Task requirements: Copy every line below that has the word "square" in it.

Records supplied:

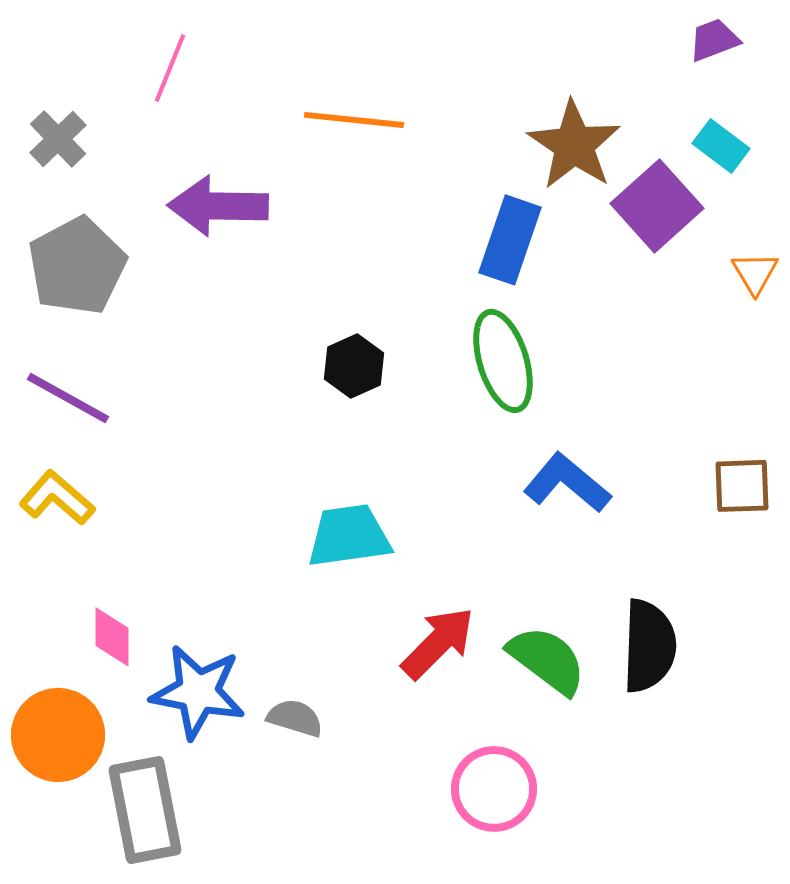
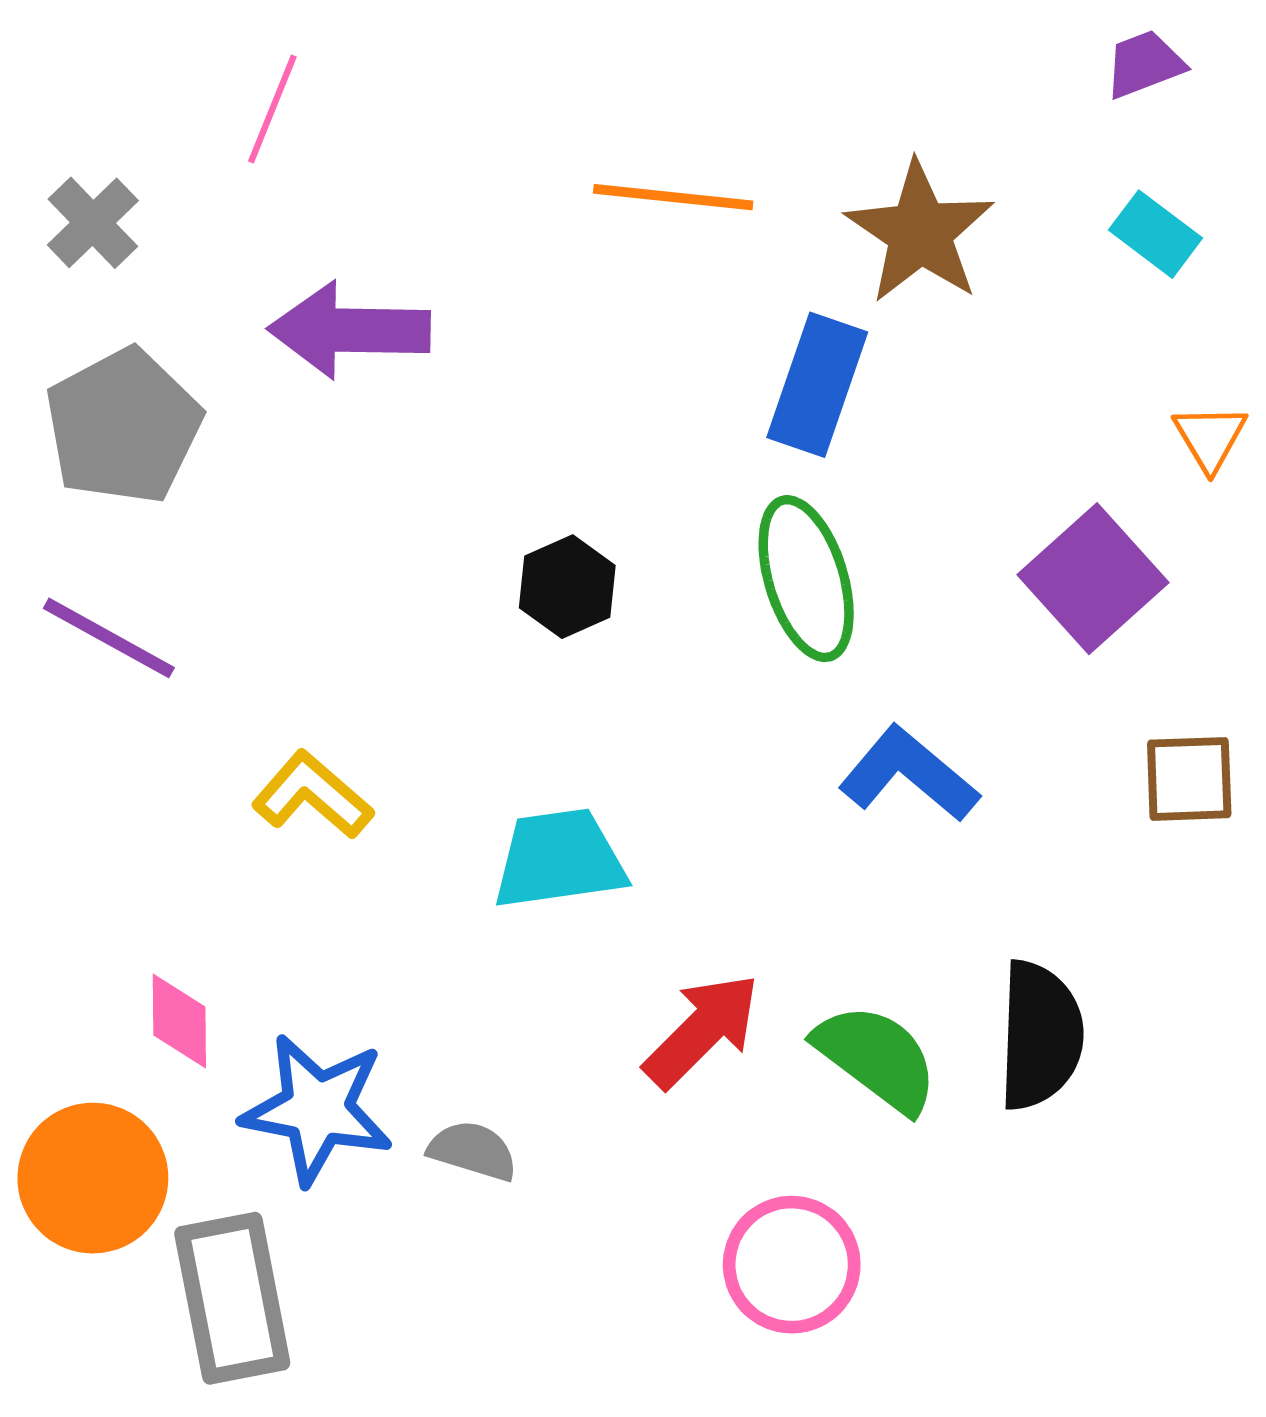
orange line: (354, 120) -> (673, 197), moved
purple square: (657, 206) -> (1093, 579), moved
yellow L-shape: (57, 498) -> (312, 795), moved

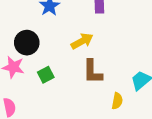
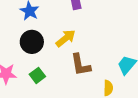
black circle: (27, 43) -> (32, 42), moved

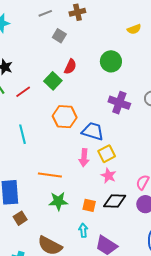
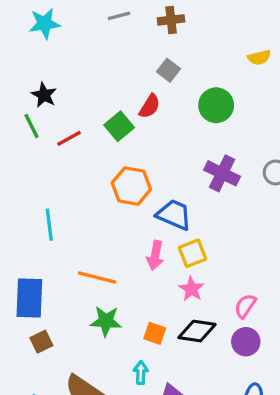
gray square: (59, 36) -> (169, 70), moved
cyan line: (23, 134) -> (49, 225), moved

Solution:
purple square: (657, 206) -> (1093, 579), moved
gray square: (59, 36) -> (169, 70), moved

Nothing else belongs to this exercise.